Your task
Find the lines in these entries that include the word "degrees" and state how many there are, with no other words.

Input material
►

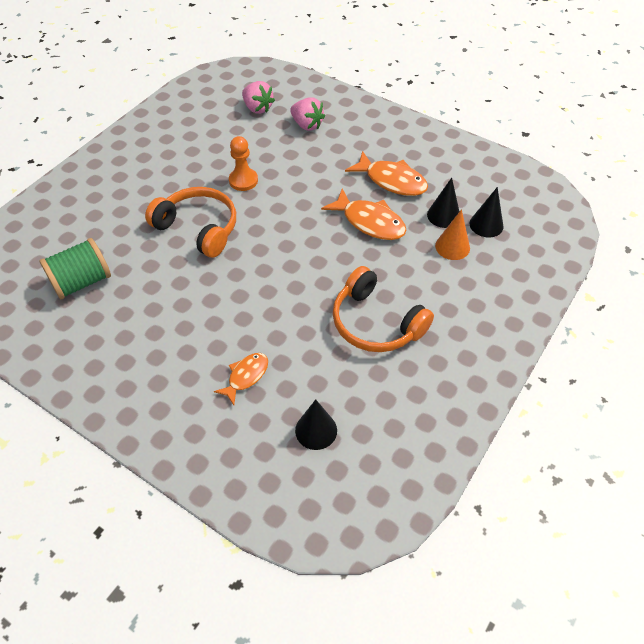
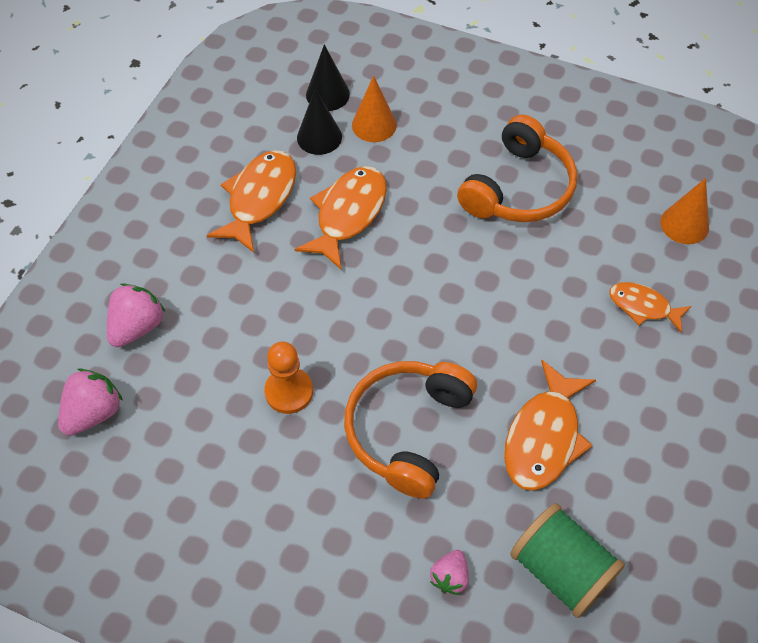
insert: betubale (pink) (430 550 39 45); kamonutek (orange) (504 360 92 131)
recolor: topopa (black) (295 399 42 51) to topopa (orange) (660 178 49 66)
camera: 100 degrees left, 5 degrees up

◄
►

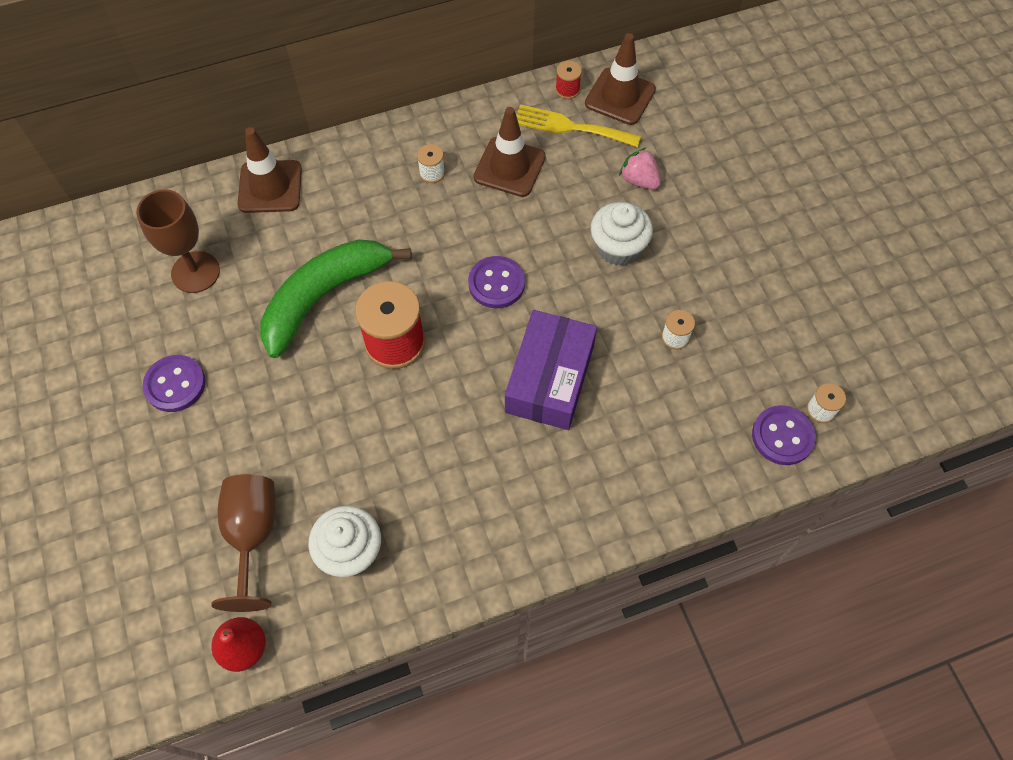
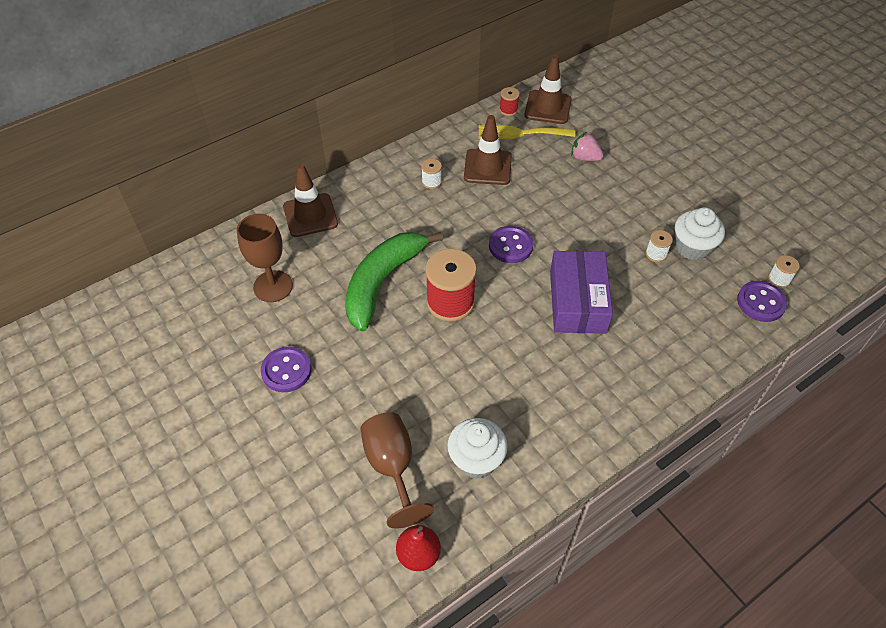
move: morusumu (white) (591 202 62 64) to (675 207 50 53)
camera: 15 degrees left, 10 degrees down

◄
►

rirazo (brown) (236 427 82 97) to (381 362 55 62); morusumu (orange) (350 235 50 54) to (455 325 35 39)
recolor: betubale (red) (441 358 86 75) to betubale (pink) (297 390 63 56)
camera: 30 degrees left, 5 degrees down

◄

Answer below
3